**Exercise goal:**
Please repeat each line below exactly, with no images in the copy.

**Given information:**
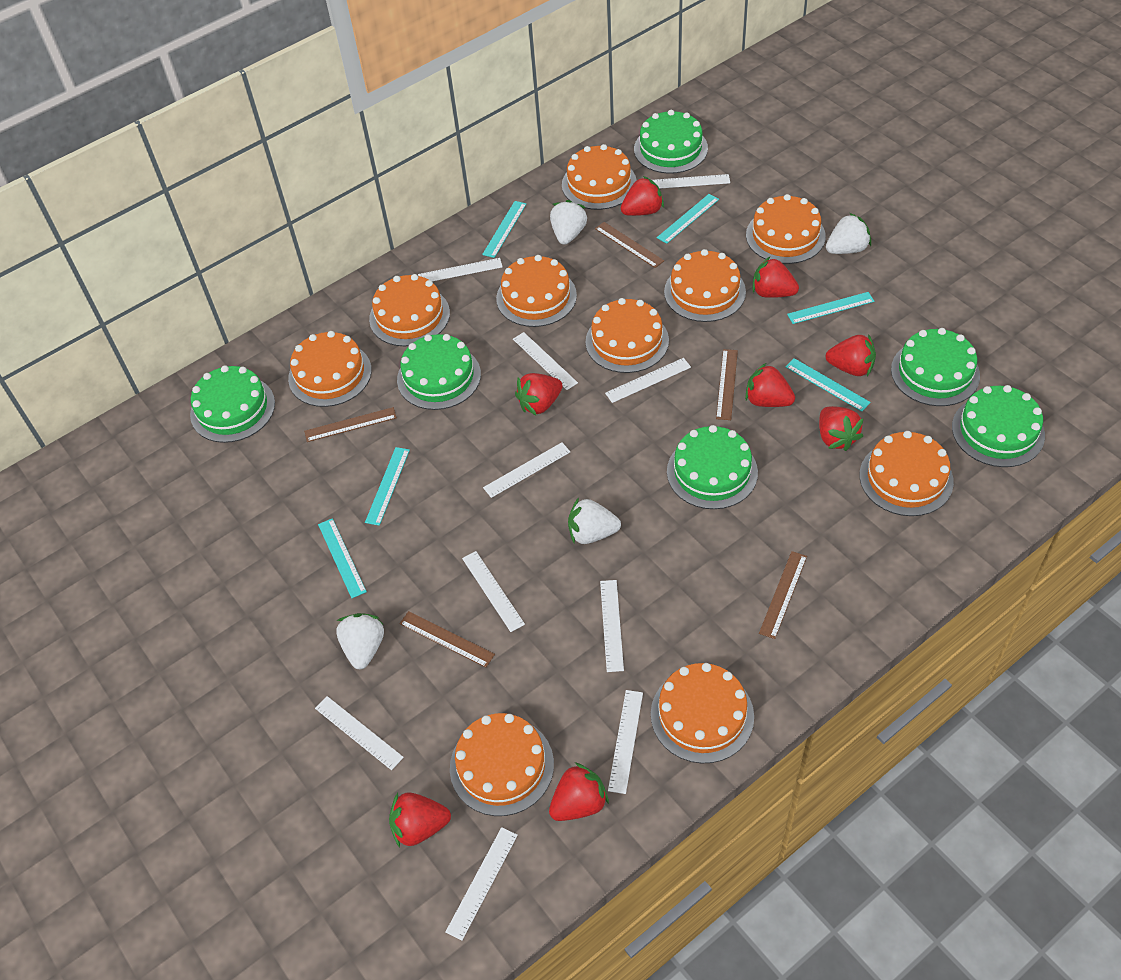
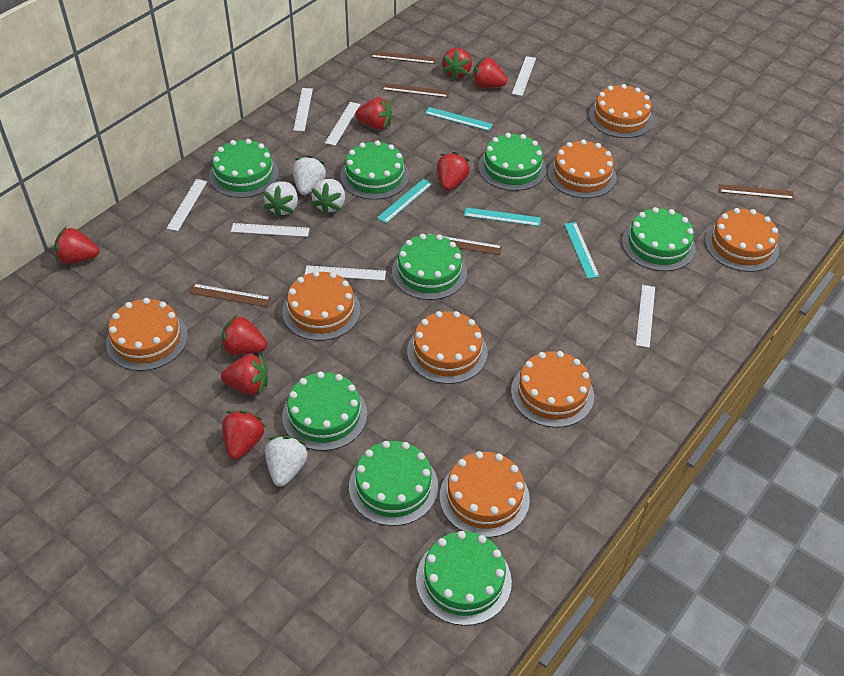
green cake: 6 -> 8
orange cake: 10 -> 8
turquoise ruler: 6 -> 4
white ruler: 10 -> 7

**Final answer:**
green cake: 6 -> 8
orange cake: 10 -> 8
turquoise ruler: 6 -> 4
white ruler: 10 -> 7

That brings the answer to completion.